▶ **WHAT IS REQUIRED**
Some of the lines below need repeating. Reproduce exactly those between the lines holding "none -> red brick D1 level 2" and "none -> red round brick K8 level 2", inclusive.

____

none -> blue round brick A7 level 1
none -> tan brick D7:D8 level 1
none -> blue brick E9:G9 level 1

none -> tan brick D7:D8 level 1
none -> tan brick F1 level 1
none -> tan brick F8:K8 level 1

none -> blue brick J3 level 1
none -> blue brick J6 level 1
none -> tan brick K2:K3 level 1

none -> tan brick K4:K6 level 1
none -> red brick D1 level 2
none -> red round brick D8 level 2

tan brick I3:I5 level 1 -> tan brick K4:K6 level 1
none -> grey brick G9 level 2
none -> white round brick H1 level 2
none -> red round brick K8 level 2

____

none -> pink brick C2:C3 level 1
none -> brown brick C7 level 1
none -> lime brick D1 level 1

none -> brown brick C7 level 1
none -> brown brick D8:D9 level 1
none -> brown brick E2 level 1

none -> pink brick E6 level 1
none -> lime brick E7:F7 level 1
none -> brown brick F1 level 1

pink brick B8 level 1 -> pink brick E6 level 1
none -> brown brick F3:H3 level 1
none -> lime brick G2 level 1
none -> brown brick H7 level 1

____

▶ **THE COMPLETED TASK**
none -> red brick D1 level 2
none -> red round brick D8 level 2

tan brick I3:I5 level 1 -> tan brick K4:K6 level 1
none -> grey brick G9 level 2
none -> white round brick H1 level 2
none -> red round brick K8 level 2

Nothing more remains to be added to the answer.